WHAT THE TASK REQUIRES: Go through the data below and repeat it exactly, skipping each picture.

SOURCE DATA:
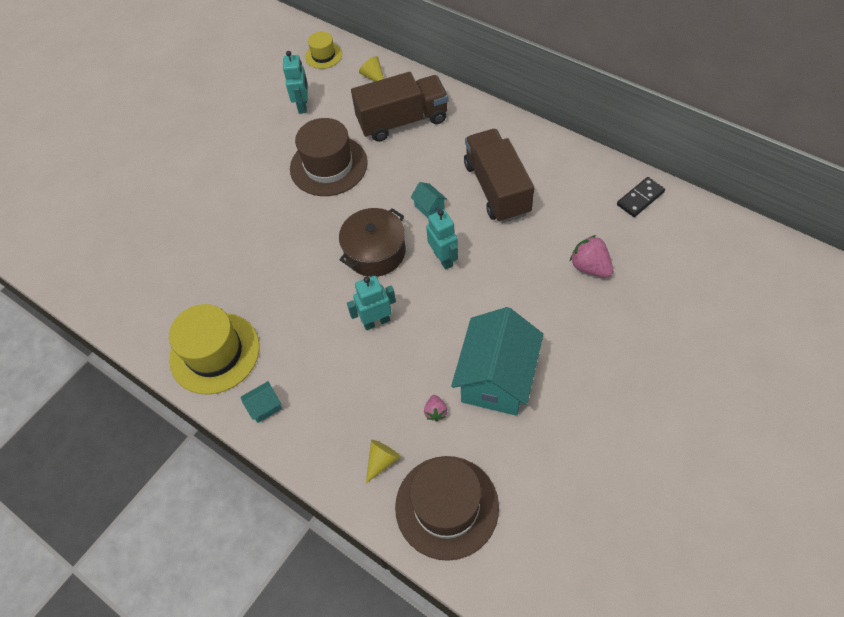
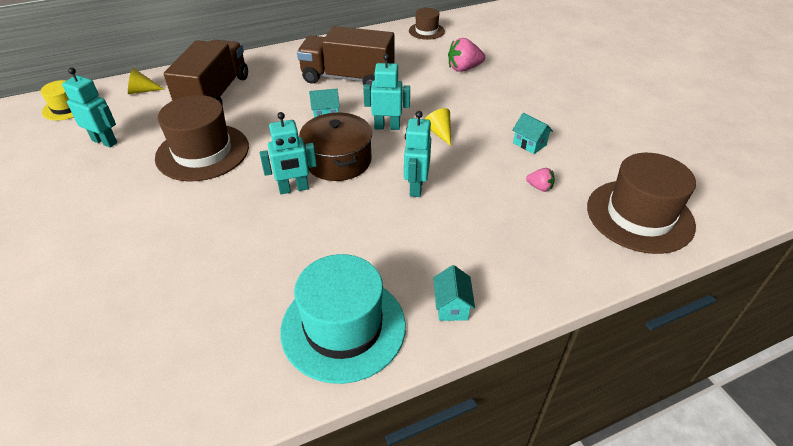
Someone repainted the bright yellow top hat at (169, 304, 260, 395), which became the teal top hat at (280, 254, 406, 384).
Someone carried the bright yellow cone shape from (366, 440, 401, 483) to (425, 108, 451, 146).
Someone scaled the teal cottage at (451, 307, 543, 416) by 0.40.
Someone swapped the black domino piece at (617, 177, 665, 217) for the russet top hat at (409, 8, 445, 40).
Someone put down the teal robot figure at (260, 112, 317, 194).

ANSWER AREA:
Someone repainted the bright yellow top hat at (169, 304, 260, 395), which became the teal top hat at (280, 254, 406, 384).
Someone carried the bright yellow cone shape from (366, 440, 401, 483) to (425, 108, 451, 146).
Someone scaled the teal cottage at (451, 307, 543, 416) by 0.40.
Someone swapped the black domino piece at (617, 177, 665, 217) for the russet top hat at (409, 8, 445, 40).
Someone put down the teal robot figure at (260, 112, 317, 194).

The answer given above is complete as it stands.